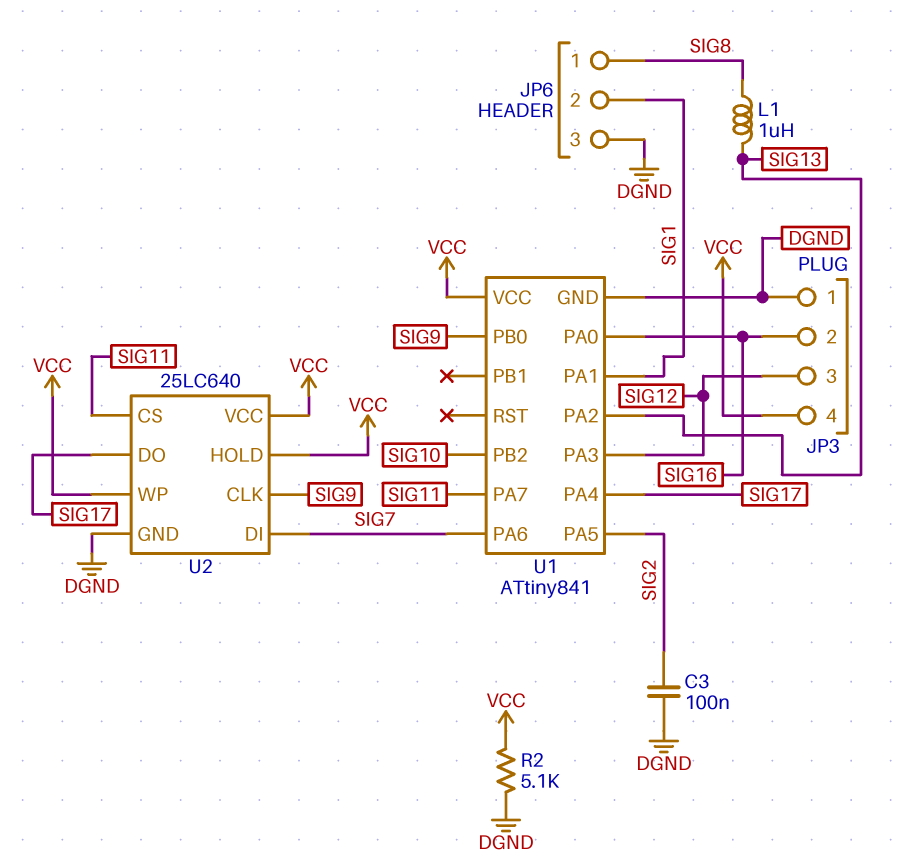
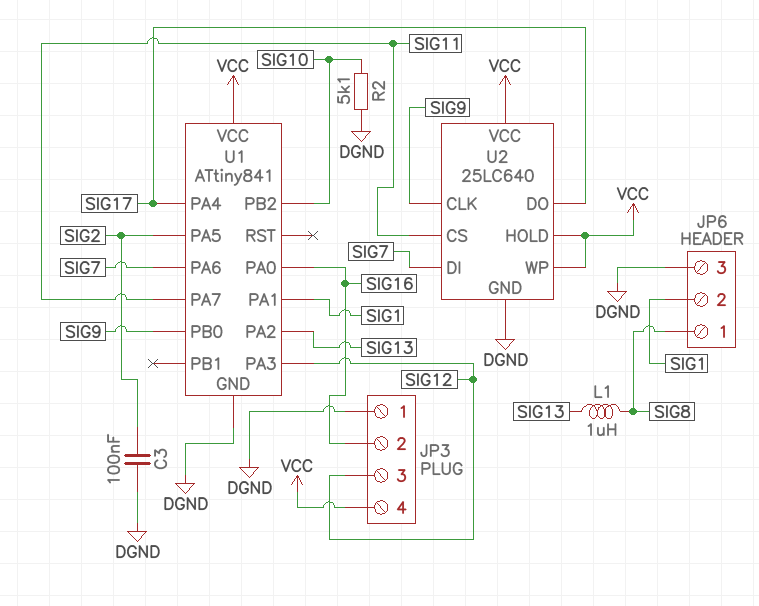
R2: 5.1k (DGND, VCC) -> 5.1k (DGND, SIG10)

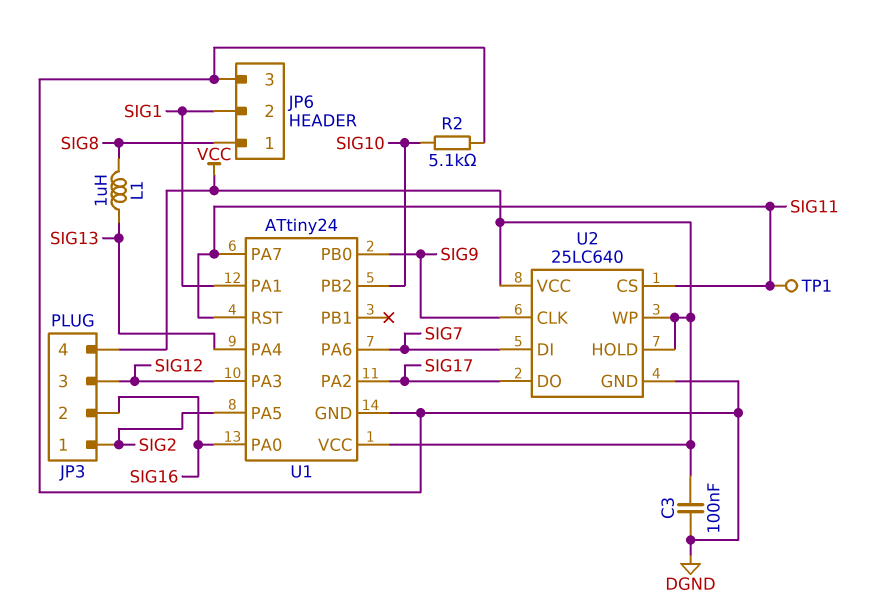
C3: 100nF (DGND, SIG2) -> 100nF (DGND, VCC)
JP3 pin 1: DGND -> SIG2
TP1: none -> test point (SIG11)
U1: ATtiny841 -> ATtiny24
U1 pin PA2: SIG13 -> SIG17
U1 pin PA4: SIG17 -> SIG13
U1 pin RST: none -> SIG11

» THE PROBLEM: What is the number of lines in the data that hold the string "none"? Answer with the number only.

» ANSWER BOX: 2